(Data items)

'''

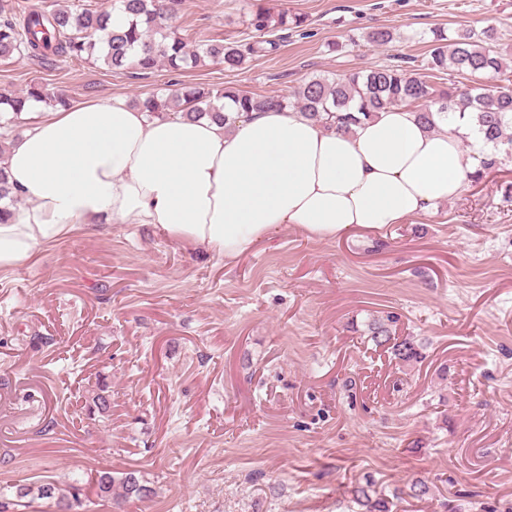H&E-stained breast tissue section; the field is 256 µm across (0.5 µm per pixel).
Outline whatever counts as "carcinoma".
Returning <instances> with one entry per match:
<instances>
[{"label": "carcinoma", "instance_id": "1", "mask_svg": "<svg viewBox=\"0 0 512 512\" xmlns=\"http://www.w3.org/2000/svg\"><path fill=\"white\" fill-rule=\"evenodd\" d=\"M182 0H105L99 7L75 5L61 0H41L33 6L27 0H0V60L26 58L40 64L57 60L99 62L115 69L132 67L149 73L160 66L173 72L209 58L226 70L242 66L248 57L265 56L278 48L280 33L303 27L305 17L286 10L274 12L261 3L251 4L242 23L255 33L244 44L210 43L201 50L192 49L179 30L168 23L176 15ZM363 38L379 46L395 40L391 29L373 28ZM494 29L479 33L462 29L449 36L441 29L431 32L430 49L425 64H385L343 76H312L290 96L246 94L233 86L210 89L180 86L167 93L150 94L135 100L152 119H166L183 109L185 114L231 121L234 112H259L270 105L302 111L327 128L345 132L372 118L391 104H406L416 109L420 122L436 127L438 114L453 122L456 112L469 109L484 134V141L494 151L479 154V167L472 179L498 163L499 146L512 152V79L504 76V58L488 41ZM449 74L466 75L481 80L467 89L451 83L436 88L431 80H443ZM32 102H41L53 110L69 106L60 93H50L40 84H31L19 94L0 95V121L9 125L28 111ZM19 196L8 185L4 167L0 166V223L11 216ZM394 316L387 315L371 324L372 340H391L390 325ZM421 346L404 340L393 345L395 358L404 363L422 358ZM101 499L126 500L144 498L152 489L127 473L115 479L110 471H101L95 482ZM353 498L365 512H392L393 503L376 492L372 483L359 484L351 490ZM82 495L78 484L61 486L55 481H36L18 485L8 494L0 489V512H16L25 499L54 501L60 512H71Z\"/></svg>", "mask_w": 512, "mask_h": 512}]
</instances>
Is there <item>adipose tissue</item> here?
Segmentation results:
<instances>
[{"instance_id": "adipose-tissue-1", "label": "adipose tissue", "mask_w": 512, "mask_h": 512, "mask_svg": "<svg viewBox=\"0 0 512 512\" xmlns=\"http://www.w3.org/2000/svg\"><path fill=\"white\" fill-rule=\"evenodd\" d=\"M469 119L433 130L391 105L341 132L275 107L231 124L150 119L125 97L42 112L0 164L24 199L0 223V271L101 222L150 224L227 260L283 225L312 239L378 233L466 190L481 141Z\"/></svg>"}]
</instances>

'''

Brief:
Repeat exactly the lines above from the line that contains "Is there <item>adipose tissue</item> here?" through the end. Include both of these ends; leave out everything else.

The output:
Is there <item>adipose tissue</item> here?
Segmentation results:
<instances>
[{"instance_id": "adipose-tissue-1", "label": "adipose tissue", "mask_w": 512, "mask_h": 512, "mask_svg": "<svg viewBox=\"0 0 512 512\" xmlns=\"http://www.w3.org/2000/svg\"><path fill=\"white\" fill-rule=\"evenodd\" d=\"M469 119L433 130L391 105L341 132L275 107L231 124L150 119L125 97L42 112L0 164L24 199L0 223V271L101 222L150 224L227 260L283 225L312 239L378 233L466 190L481 141Z\"/></svg>"}]
</instances>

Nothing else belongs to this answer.